**Instructions for the task:** Please give again, word for word, the lines that lie between the start of the listing below and the line with "orange bucket: 13 -> 14", both included.

[Stored data]

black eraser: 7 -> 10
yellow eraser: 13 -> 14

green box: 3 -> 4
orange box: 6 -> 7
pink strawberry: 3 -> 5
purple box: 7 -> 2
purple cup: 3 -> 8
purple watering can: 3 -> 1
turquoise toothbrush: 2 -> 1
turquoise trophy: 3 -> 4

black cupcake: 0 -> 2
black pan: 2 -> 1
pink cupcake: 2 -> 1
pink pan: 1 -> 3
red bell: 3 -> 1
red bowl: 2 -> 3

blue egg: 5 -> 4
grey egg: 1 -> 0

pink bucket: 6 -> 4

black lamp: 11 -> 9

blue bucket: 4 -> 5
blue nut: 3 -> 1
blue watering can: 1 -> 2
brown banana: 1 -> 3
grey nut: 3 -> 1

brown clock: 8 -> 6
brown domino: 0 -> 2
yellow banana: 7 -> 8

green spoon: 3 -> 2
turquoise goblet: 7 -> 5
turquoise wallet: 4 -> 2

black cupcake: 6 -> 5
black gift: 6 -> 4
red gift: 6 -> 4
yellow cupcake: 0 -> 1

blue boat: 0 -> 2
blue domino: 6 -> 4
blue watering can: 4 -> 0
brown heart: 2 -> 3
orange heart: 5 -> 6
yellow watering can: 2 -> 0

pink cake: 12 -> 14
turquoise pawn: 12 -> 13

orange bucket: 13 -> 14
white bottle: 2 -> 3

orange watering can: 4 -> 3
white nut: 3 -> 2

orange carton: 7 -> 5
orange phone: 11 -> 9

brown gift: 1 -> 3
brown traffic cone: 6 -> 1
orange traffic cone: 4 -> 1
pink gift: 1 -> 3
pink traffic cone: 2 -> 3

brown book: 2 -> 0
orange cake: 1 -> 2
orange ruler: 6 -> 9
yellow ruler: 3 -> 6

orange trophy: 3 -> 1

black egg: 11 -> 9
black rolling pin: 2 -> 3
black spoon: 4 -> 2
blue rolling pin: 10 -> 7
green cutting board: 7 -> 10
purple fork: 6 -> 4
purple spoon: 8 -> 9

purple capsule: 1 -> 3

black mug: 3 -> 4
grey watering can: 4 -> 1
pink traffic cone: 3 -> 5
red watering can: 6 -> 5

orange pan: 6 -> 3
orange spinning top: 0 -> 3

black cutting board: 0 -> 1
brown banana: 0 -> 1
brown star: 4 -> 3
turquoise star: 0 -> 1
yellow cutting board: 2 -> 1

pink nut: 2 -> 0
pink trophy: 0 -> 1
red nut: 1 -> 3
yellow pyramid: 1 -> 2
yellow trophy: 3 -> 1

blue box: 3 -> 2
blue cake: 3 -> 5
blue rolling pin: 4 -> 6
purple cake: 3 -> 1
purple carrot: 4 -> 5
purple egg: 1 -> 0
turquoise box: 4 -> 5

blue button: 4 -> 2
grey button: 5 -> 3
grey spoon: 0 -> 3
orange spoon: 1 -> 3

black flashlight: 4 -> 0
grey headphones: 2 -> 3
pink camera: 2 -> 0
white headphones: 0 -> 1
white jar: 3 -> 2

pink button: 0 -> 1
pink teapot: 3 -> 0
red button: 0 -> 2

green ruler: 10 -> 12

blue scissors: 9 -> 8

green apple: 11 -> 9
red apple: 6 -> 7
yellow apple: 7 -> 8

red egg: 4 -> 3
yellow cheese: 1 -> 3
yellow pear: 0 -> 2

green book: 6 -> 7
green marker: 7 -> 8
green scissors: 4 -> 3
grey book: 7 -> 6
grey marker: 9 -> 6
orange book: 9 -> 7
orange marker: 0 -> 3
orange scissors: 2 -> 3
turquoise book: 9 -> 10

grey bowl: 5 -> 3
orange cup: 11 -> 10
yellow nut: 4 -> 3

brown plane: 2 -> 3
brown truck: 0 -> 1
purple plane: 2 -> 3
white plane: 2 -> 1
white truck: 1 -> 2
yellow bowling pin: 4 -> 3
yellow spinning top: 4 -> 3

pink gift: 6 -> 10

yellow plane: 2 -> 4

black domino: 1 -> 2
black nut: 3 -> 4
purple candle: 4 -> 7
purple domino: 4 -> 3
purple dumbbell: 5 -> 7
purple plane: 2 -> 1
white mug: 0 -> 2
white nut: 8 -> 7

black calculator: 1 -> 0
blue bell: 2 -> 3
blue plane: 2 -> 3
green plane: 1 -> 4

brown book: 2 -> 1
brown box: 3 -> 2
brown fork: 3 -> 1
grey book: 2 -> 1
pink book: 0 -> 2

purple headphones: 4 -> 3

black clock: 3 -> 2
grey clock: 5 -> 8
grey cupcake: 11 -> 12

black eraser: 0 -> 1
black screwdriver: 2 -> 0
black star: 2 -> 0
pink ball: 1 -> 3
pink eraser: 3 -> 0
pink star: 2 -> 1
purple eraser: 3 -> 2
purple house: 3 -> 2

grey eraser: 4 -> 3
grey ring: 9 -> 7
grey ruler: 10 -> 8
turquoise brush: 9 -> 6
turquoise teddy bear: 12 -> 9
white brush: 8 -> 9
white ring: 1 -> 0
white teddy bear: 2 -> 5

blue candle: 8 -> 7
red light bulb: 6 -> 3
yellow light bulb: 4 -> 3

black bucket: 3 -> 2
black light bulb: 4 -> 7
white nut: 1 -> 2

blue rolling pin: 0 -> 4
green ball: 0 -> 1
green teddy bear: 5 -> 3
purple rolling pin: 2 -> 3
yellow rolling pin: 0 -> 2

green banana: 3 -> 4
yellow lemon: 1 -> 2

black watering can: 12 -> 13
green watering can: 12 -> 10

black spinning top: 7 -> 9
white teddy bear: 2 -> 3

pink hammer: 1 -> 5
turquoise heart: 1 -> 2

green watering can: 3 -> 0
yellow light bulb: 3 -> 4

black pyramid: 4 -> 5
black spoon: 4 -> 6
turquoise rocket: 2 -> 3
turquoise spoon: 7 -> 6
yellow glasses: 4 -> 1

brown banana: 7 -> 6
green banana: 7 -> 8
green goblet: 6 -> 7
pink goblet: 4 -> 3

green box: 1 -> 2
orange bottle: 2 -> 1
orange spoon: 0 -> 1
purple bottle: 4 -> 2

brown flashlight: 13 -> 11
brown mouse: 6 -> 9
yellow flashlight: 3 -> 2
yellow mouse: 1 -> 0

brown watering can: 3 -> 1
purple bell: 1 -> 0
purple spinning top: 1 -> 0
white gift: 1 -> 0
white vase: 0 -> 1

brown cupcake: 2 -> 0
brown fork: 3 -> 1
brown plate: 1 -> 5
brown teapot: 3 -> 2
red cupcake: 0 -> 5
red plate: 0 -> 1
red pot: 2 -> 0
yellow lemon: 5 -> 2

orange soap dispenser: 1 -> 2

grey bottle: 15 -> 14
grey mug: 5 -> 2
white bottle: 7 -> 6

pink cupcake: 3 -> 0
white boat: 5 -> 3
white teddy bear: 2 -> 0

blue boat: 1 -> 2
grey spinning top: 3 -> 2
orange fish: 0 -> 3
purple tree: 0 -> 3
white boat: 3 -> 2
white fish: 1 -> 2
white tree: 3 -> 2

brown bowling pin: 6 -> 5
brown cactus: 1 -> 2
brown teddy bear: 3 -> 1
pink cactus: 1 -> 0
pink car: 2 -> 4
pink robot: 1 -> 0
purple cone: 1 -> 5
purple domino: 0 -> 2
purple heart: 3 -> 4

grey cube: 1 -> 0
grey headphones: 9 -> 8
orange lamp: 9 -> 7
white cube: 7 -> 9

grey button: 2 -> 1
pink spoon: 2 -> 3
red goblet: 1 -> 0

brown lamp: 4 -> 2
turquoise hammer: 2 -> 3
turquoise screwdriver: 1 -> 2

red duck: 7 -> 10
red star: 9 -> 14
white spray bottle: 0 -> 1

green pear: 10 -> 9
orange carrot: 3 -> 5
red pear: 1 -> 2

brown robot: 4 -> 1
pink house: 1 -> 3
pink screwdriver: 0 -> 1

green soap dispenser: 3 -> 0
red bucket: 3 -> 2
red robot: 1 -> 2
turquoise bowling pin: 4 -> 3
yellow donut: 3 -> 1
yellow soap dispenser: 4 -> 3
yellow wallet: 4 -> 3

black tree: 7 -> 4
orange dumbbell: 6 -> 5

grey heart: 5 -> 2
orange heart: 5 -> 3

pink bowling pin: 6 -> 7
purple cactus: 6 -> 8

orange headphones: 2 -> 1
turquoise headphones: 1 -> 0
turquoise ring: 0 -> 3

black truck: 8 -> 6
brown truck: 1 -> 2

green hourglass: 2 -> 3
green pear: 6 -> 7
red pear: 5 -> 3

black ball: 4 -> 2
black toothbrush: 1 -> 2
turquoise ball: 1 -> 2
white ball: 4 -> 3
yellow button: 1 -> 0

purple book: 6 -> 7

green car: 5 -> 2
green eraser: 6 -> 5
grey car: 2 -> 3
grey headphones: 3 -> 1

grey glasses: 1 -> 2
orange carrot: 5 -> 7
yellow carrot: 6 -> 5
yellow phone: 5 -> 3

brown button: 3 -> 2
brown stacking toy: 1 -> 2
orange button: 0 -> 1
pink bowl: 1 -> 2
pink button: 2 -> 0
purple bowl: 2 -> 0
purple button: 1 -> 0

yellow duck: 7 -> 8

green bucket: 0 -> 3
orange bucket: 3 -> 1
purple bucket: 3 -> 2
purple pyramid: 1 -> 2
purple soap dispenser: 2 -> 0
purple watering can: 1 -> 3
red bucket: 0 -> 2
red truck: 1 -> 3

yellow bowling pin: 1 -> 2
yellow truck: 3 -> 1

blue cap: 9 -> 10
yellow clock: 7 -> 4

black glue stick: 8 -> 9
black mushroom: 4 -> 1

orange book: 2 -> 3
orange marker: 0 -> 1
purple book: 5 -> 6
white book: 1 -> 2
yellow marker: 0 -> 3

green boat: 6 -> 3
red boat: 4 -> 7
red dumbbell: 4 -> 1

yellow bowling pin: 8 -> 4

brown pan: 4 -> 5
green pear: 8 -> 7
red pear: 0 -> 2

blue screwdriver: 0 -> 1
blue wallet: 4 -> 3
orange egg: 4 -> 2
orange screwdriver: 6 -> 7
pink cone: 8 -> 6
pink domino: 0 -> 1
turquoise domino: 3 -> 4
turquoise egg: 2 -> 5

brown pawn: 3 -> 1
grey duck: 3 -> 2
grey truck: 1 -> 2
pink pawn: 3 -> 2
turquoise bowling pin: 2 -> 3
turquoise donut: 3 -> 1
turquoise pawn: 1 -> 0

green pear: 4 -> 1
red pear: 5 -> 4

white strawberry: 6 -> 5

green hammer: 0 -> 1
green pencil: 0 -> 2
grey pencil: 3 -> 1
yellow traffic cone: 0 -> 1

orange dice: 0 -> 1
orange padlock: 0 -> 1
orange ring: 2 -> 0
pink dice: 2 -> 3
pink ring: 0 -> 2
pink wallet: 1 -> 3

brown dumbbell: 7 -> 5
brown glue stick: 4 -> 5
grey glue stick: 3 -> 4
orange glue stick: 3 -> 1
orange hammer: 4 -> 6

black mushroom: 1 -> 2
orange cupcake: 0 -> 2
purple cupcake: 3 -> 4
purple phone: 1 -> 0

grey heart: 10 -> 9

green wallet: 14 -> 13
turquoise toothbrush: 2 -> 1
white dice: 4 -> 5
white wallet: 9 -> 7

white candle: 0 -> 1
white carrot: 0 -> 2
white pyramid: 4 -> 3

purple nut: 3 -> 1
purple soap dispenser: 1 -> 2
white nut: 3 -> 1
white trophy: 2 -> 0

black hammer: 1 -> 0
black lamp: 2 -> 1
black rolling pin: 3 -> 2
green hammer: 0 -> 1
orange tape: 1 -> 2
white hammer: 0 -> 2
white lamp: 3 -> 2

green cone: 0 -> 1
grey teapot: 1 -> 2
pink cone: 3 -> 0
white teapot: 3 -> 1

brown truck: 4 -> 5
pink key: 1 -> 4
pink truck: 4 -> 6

[/Stored data]

**Solution below:**
black eraser: 7 -> 10
yellow eraser: 13 -> 14

green box: 3 -> 4
orange box: 6 -> 7
pink strawberry: 3 -> 5
purple box: 7 -> 2
purple cup: 3 -> 8
purple watering can: 3 -> 1
turquoise toothbrush: 2 -> 1
turquoise trophy: 3 -> 4

black cupcake: 0 -> 2
black pan: 2 -> 1
pink cupcake: 2 -> 1
pink pan: 1 -> 3
red bell: 3 -> 1
red bowl: 2 -> 3

blue egg: 5 -> 4
grey egg: 1 -> 0

pink bucket: 6 -> 4

black lamp: 11 -> 9

blue bucket: 4 -> 5
blue nut: 3 -> 1
blue watering can: 1 -> 2
brown banana: 1 -> 3
grey nut: 3 -> 1

brown clock: 8 -> 6
brown domino: 0 -> 2
yellow banana: 7 -> 8

green spoon: 3 -> 2
turquoise goblet: 7 -> 5
turquoise wallet: 4 -> 2

black cupcake: 6 -> 5
black gift: 6 -> 4
red gift: 6 -> 4
yellow cupcake: 0 -> 1

blue boat: 0 -> 2
blue domino: 6 -> 4
blue watering can: 4 -> 0
brown heart: 2 -> 3
orange heart: 5 -> 6
yellow watering can: 2 -> 0

pink cake: 12 -> 14
turquoise pawn: 12 -> 13

orange bucket: 13 -> 14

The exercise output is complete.